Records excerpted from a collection
* * * * * * *

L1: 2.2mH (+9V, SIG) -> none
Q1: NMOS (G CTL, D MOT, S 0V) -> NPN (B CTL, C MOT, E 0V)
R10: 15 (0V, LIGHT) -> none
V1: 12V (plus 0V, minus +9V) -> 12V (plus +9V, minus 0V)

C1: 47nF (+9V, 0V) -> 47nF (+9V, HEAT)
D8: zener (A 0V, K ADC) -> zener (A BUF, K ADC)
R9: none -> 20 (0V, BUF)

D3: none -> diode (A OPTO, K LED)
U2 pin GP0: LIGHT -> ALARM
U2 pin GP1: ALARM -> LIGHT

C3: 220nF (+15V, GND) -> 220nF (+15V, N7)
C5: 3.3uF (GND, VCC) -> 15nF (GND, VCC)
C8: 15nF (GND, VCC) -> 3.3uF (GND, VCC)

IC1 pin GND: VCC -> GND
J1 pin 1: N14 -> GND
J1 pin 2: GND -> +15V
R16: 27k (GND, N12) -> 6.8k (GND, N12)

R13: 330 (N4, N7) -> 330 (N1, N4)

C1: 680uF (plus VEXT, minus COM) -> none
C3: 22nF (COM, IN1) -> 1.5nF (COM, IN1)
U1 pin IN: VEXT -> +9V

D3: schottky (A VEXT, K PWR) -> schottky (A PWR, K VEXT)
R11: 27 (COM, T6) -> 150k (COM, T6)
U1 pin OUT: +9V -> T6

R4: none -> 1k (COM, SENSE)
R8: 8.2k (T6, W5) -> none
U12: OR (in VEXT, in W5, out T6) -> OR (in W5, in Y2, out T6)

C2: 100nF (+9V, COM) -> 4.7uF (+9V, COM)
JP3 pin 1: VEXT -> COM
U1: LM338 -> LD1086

* * * * * * *

Your assignment
The range runs from the line with "R11: 27 (COM, T6) -> 150k (COM, T6)" to the last line of the entries above, both included. Restate it word for word.

Answer
R11: 27 (COM, T6) -> 150k (COM, T6)
U1 pin OUT: +9V -> T6

R4: none -> 1k (COM, SENSE)
R8: 8.2k (T6, W5) -> none
U12: OR (in VEXT, in W5, out T6) -> OR (in W5, in Y2, out T6)

C2: 100nF (+9V, COM) -> 4.7uF (+9V, COM)
JP3 pin 1: VEXT -> COM
U1: LM338 -> LD1086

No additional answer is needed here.